_EXERCISE REQUIREMENTS_
Using the records below, transcribe word for word the stretch from the line that contains "FAN pin SIG: D23 -> TX2" through the line that contains "BT1 pin RXD: D4 -> A1", both end lines included, and nothing else.

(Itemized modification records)
┄┄┄┄┄┄┄┄┄┄

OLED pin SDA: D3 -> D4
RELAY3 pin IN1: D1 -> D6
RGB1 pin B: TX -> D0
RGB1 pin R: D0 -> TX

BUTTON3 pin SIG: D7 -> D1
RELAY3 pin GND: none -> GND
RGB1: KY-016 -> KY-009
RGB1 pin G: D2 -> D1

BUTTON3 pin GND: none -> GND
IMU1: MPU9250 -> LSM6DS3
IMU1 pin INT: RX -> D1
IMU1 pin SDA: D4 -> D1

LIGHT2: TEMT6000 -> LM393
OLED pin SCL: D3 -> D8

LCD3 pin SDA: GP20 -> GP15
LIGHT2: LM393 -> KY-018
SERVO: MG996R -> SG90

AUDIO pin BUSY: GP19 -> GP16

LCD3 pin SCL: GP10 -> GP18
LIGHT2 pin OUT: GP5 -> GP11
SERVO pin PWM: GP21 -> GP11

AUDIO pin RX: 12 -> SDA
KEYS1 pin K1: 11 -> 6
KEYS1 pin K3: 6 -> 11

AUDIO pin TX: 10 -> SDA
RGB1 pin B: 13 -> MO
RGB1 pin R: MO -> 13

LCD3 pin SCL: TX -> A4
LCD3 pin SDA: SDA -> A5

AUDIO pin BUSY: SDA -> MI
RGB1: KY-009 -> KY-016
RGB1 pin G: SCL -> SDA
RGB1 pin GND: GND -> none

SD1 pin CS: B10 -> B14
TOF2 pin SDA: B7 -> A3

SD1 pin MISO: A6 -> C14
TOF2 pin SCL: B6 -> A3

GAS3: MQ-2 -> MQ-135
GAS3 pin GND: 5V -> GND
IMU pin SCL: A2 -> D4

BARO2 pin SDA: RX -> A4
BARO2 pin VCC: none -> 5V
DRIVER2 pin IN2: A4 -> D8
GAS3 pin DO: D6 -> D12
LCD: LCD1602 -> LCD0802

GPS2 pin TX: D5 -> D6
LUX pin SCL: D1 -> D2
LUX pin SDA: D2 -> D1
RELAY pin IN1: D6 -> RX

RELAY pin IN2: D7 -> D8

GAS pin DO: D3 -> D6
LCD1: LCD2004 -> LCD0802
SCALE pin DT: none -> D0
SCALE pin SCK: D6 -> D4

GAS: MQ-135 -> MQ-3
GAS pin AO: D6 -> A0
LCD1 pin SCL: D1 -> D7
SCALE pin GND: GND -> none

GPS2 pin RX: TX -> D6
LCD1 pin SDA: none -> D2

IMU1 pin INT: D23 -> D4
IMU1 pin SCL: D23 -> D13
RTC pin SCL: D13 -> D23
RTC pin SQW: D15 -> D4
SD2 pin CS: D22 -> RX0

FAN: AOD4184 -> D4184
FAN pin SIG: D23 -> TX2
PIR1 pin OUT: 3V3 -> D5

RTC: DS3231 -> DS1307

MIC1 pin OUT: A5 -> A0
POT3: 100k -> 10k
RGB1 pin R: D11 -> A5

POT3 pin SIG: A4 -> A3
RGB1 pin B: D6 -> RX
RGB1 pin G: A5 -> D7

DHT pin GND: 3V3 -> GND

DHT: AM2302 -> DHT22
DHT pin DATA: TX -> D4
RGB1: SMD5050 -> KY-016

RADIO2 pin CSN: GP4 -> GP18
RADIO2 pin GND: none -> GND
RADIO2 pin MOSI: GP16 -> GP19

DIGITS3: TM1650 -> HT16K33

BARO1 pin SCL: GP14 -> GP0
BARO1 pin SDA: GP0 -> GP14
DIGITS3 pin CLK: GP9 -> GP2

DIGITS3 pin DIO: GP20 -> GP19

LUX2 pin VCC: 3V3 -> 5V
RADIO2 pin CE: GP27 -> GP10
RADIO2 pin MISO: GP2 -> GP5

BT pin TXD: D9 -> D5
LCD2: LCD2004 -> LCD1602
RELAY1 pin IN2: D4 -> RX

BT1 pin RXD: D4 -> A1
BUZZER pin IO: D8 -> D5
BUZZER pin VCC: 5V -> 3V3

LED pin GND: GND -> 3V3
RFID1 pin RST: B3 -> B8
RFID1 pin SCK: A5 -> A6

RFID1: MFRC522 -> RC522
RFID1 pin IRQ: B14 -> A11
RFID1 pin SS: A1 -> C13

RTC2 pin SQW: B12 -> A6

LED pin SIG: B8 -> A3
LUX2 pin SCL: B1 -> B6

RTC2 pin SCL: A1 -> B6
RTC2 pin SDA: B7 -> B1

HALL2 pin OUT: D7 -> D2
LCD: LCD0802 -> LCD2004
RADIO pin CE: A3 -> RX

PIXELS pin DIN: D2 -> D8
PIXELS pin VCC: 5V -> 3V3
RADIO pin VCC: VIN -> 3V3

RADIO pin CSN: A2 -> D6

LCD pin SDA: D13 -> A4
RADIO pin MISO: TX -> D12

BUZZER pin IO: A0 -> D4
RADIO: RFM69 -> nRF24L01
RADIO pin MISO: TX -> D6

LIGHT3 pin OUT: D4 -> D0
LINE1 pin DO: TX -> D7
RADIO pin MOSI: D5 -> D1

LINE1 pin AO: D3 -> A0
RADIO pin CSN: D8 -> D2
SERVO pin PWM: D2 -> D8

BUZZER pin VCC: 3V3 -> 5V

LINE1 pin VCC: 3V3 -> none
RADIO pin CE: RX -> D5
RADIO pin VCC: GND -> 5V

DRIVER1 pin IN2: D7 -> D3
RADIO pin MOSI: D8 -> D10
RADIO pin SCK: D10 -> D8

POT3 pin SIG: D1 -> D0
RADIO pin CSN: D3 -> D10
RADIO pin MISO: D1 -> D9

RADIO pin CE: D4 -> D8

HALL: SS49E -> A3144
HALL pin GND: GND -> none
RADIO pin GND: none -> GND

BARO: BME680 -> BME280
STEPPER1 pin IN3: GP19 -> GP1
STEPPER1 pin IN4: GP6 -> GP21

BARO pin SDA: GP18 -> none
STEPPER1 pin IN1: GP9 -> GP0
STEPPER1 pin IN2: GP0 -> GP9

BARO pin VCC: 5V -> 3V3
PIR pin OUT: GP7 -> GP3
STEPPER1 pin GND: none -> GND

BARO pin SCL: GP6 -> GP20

┄┄┄┄┄┄┄┄┄┄

_EXERCISE RESPONSE_
FAN pin SIG: D23 -> TX2
PIR1 pin OUT: 3V3 -> D5

RTC: DS3231 -> DS1307

MIC1 pin OUT: A5 -> A0
POT3: 100k -> 10k
RGB1 pin R: D11 -> A5

POT3 pin SIG: A4 -> A3
RGB1 pin B: D6 -> RX
RGB1 pin G: A5 -> D7

DHT pin GND: 3V3 -> GND

DHT: AM2302 -> DHT22
DHT pin DATA: TX -> D4
RGB1: SMD5050 -> KY-016

RADIO2 pin CSN: GP4 -> GP18
RADIO2 pin GND: none -> GND
RADIO2 pin MOSI: GP16 -> GP19

DIGITS3: TM1650 -> HT16K33

BARO1 pin SCL: GP14 -> GP0
BARO1 pin SDA: GP0 -> GP14
DIGITS3 pin CLK: GP9 -> GP2

DIGITS3 pin DIO: GP20 -> GP19

LUX2 pin VCC: 3V3 -> 5V
RADIO2 pin CE: GP27 -> GP10
RADIO2 pin MISO: GP2 -> GP5

BT pin TXD: D9 -> D5
LCD2: LCD2004 -> LCD1602
RELAY1 pin IN2: D4 -> RX

BT1 pin RXD: D4 -> A1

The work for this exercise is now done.